*** Block opens ***
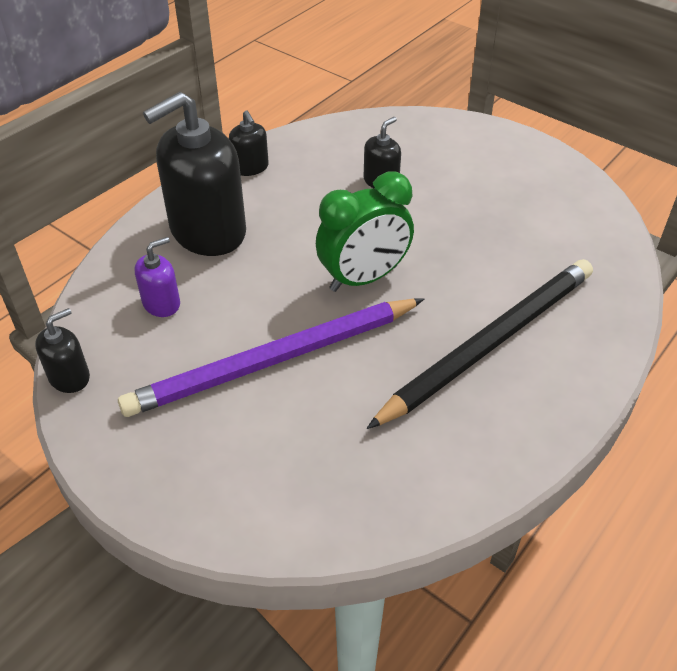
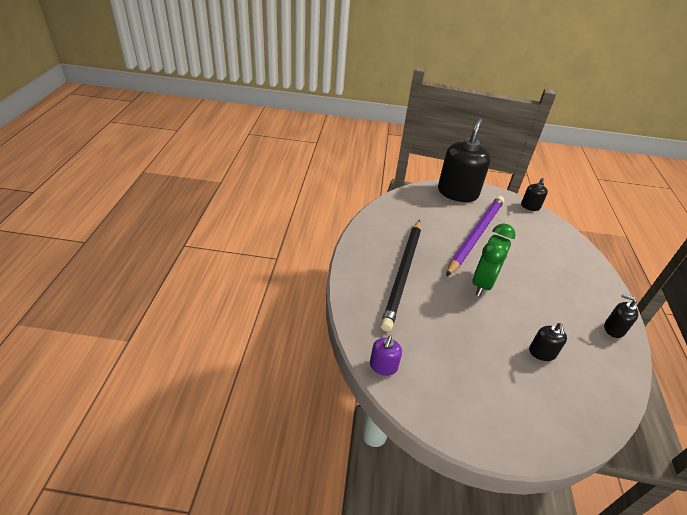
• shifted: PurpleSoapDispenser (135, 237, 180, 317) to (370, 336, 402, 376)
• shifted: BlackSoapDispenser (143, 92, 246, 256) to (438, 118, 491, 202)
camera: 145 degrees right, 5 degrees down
*** Block closes ***
**About this task:** Please print the entire listing again exactly, minus its images.

**Your response:**
• shifted: PurpleSoapDispenser (135, 237, 180, 317) to (370, 336, 402, 376)
• shifted: BlackSoapDispenser (143, 92, 246, 256) to (438, 118, 491, 202)
camera: 145 degrees right, 5 degrees down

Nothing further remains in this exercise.